◆ TRY IT
Starting at the line that contains "R8: 120 (GND, VS) -> 120 (VE2, VS)", transcribe each line exactly through the last line of the data. Include nothing else.

※

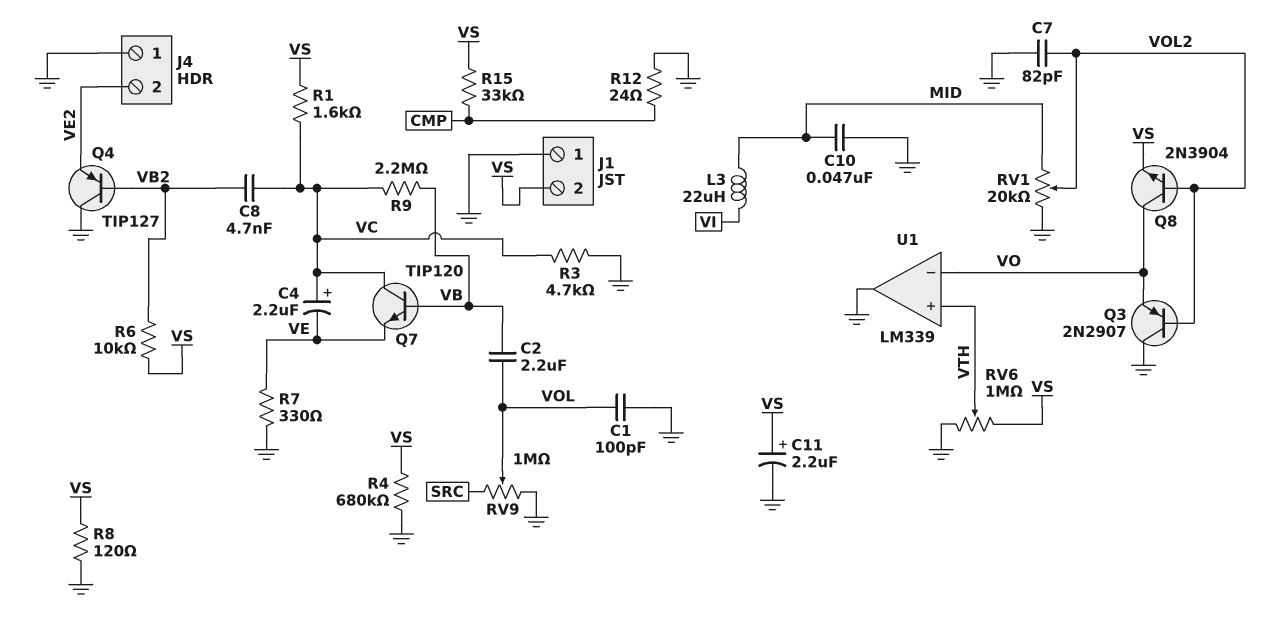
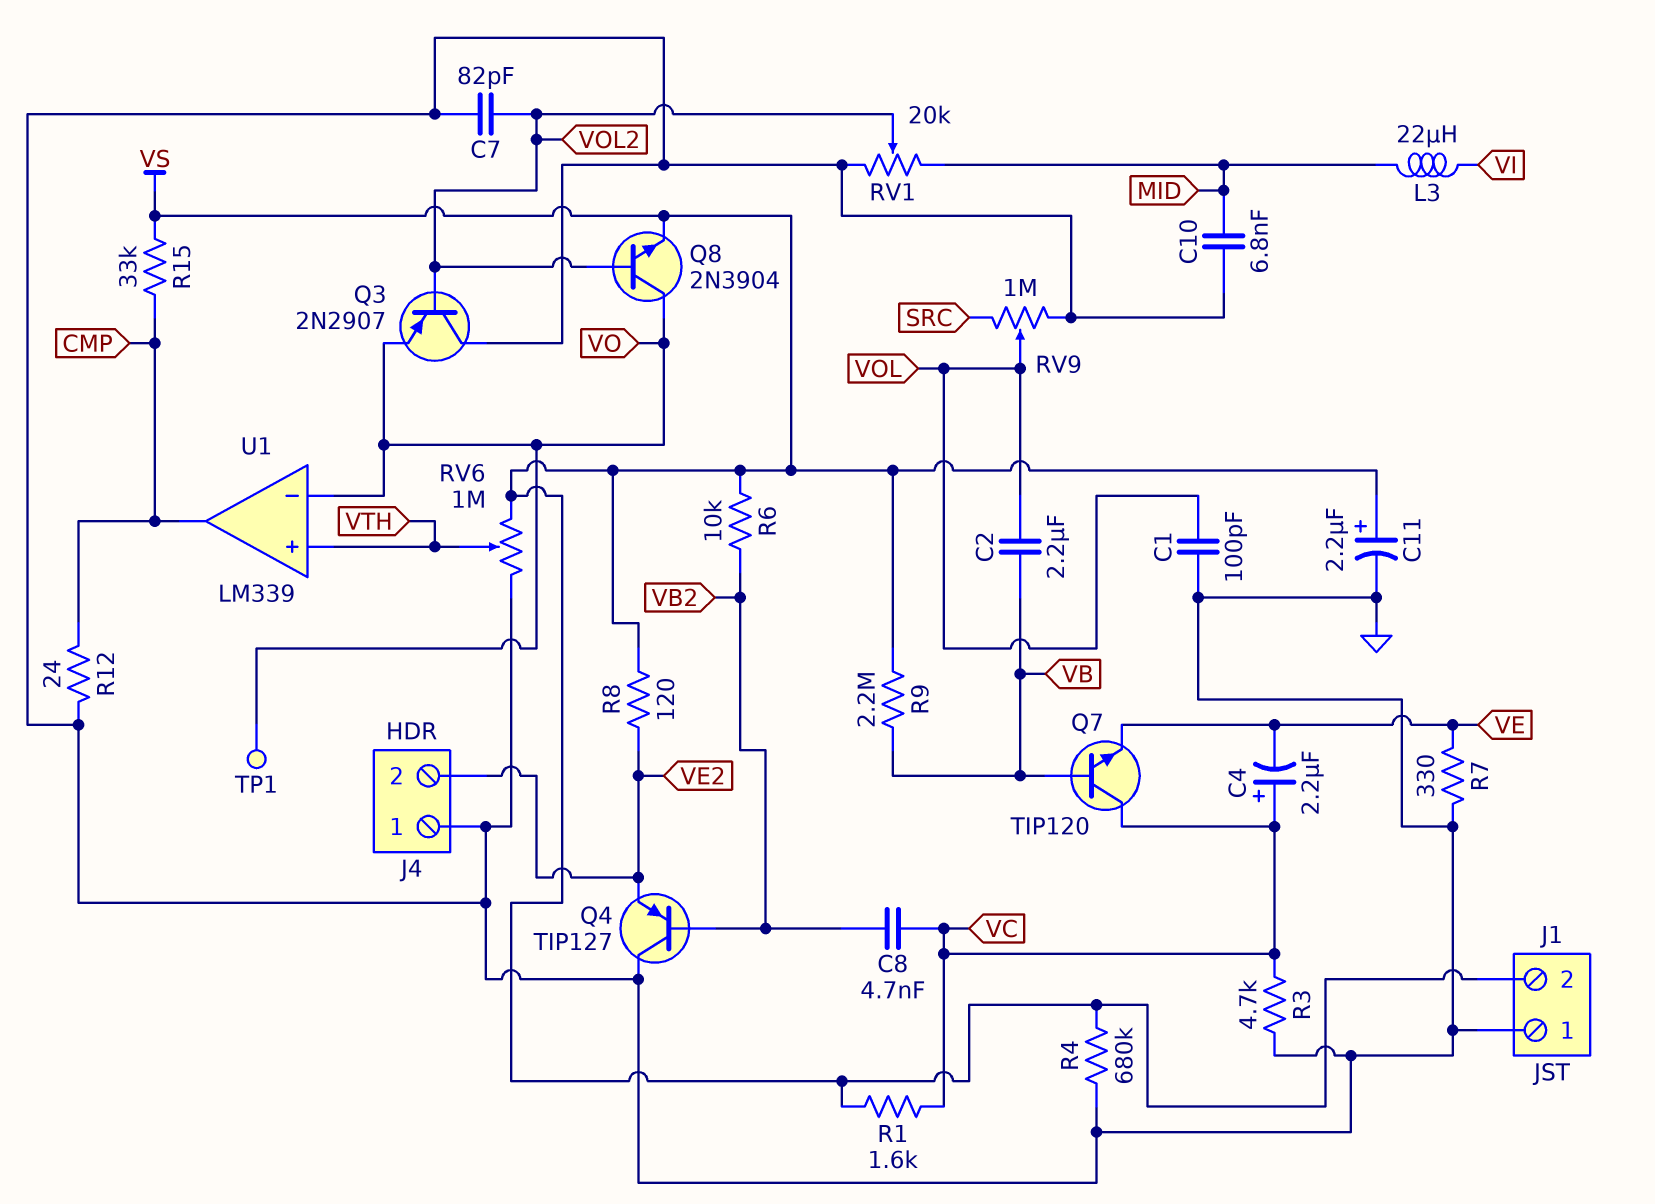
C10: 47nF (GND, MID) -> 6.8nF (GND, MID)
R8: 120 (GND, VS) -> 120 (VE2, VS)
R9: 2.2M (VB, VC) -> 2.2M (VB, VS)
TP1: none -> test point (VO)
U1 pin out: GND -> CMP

※

◆ RESULT
R8: 120 (GND, VS) -> 120 (VE2, VS)
R9: 2.2M (VB, VC) -> 2.2M (VB, VS)
TP1: none -> test point (VO)
U1 pin out: GND -> CMP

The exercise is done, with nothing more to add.